──────── Source material

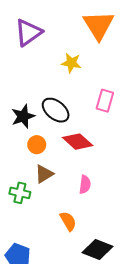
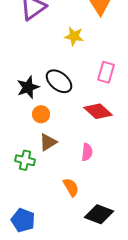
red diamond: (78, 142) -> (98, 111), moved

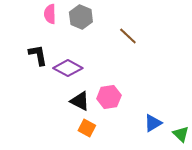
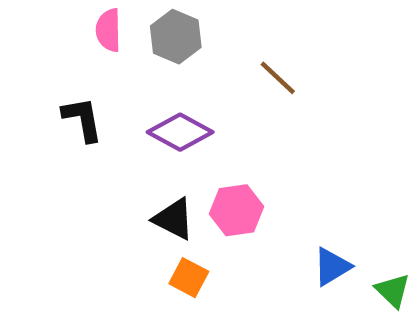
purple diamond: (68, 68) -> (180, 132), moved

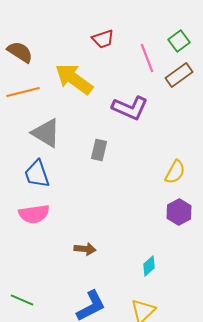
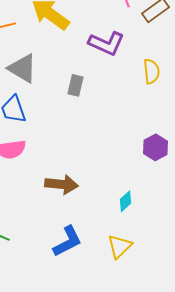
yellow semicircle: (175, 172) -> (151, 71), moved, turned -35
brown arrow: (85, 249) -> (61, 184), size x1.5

────────────────
──────── Source material

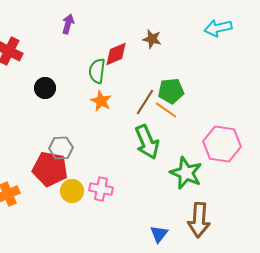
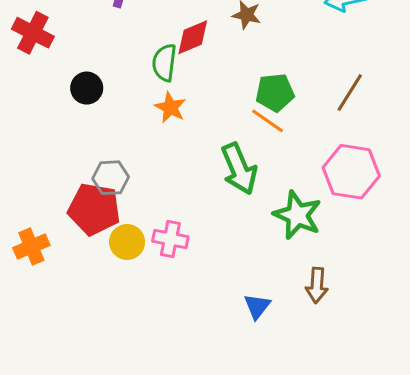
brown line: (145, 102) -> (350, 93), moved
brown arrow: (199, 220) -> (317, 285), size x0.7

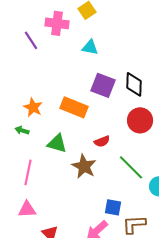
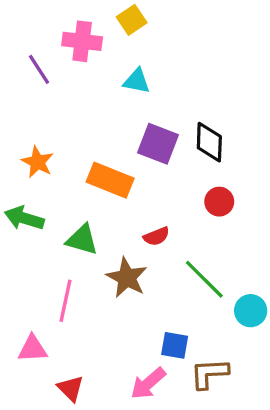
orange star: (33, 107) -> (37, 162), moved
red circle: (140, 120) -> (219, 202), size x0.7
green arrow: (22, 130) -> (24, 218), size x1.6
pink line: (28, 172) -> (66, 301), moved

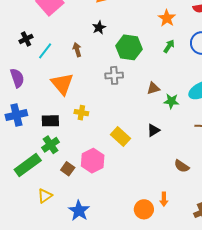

────────────────

Try it:
Above are the records. Copy word for word only their lines from the one holding "purple diamond: (68, 68) -> (180, 132), moved" through the one holding "brown arrow: (85, 249)", both included, and skip the images.

Answer space:
purple diamond: (68, 68) -> (180, 132), moved

yellow semicircle: (175, 172) -> (151, 71), moved, turned -35
brown arrow: (85, 249) -> (61, 184), size x1.5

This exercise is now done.